- Opening Delimiter -
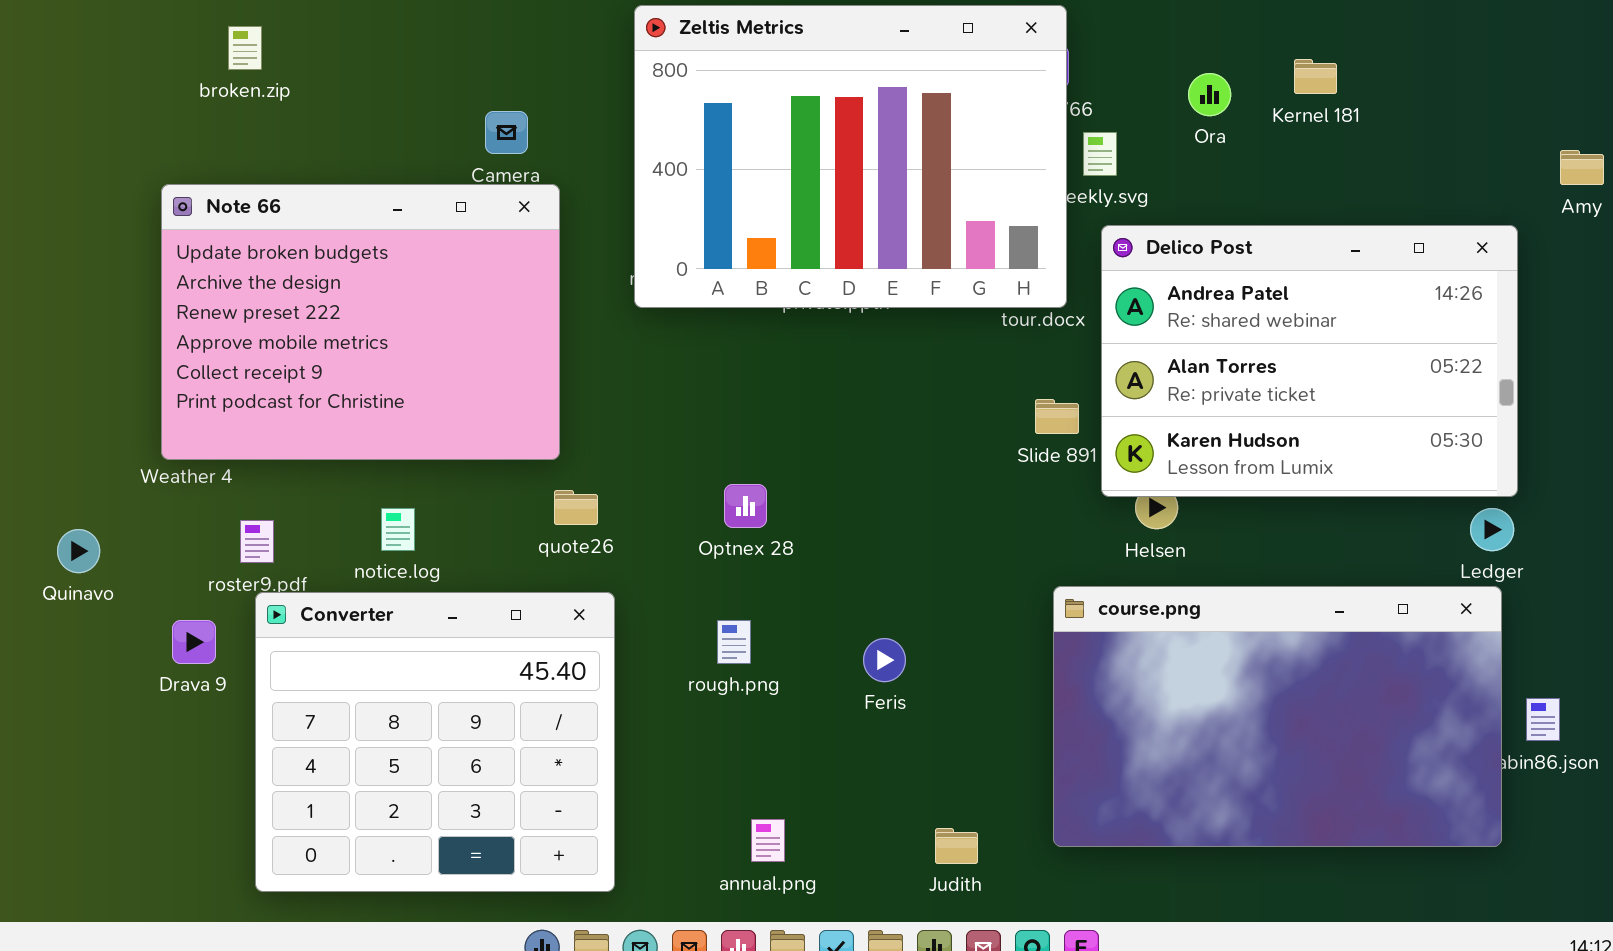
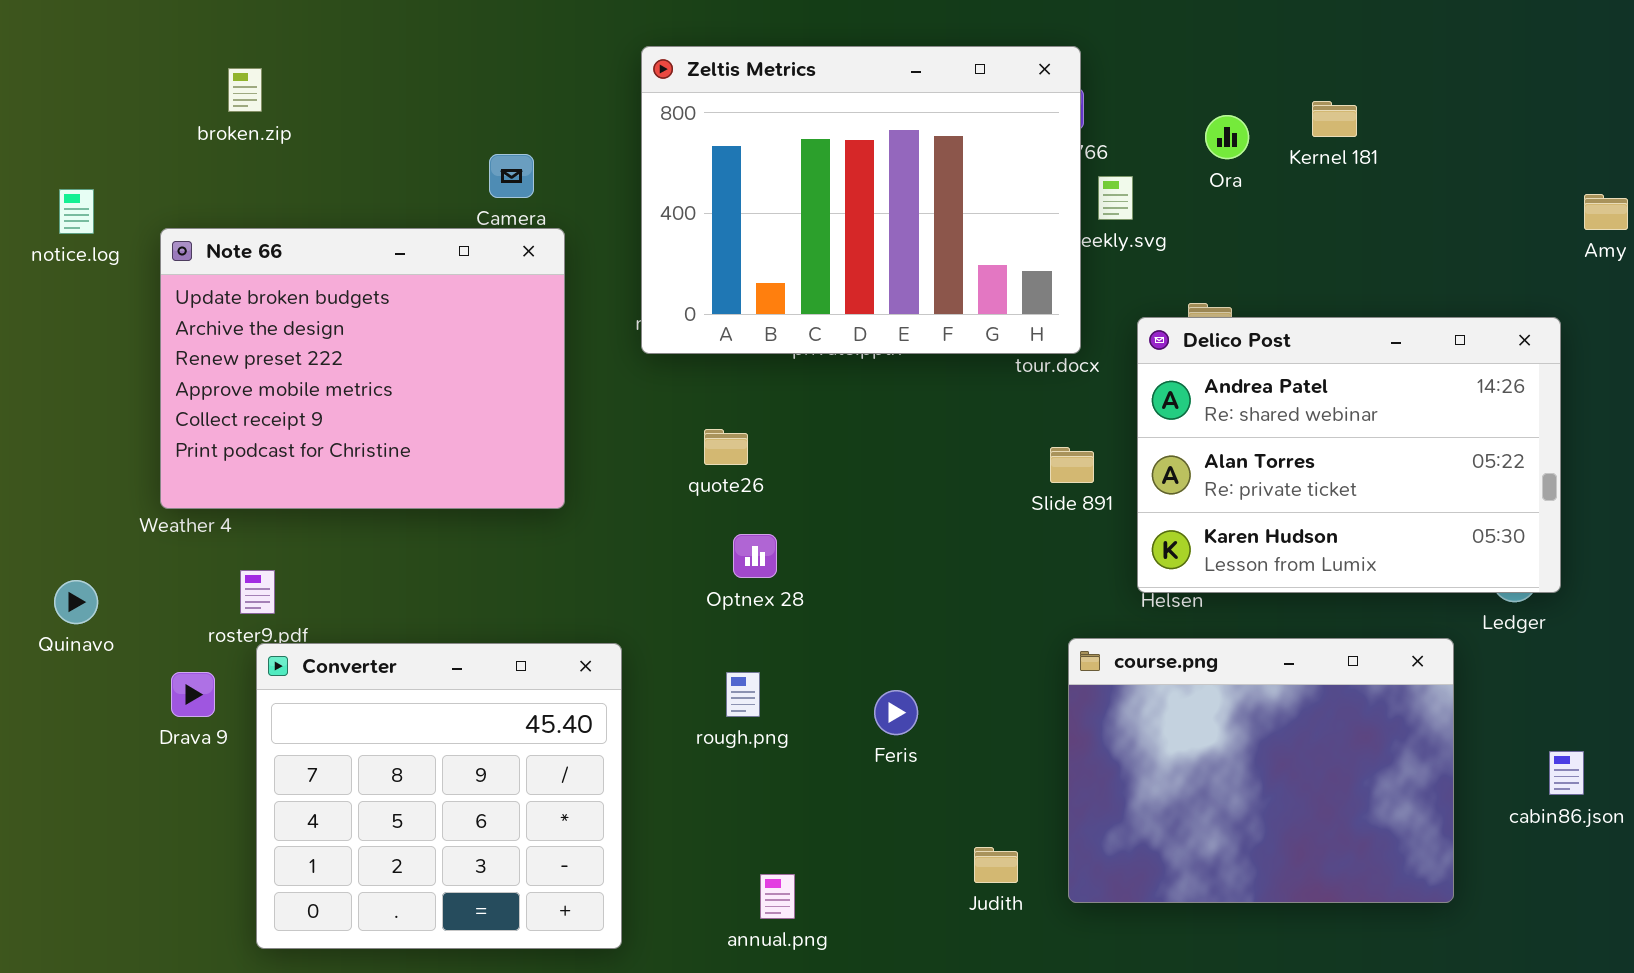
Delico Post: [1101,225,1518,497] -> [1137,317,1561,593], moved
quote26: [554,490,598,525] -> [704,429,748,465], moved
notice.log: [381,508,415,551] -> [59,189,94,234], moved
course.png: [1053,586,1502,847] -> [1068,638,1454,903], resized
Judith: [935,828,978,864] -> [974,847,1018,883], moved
- Closing Delimiter -
- Opening Delimiter -
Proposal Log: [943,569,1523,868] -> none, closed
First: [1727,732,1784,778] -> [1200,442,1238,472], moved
- Closing Delimiter -
- Opening Delimiter -
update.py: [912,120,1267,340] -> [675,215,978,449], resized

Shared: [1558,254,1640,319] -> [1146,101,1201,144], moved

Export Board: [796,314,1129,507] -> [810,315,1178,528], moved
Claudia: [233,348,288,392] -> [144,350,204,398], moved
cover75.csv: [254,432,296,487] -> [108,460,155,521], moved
- Closing Delimiter -
## Work order
A word-for-word copy of the lines above from the one with "Delico Post: [1101,225,1518,497]" through the one with "Judith: [935,828,978,864] ->", inclusive, is the only output wanted.

## Result of the task
Delico Post: [1101,225,1518,497] -> [1137,317,1561,593], moved
quote26: [554,490,598,525] -> [704,429,748,465], moved
notice.log: [381,508,415,551] -> [59,189,94,234], moved
course.png: [1053,586,1502,847] -> [1068,638,1454,903], resized
Judith: [935,828,978,864] -> [974,847,1018,883], moved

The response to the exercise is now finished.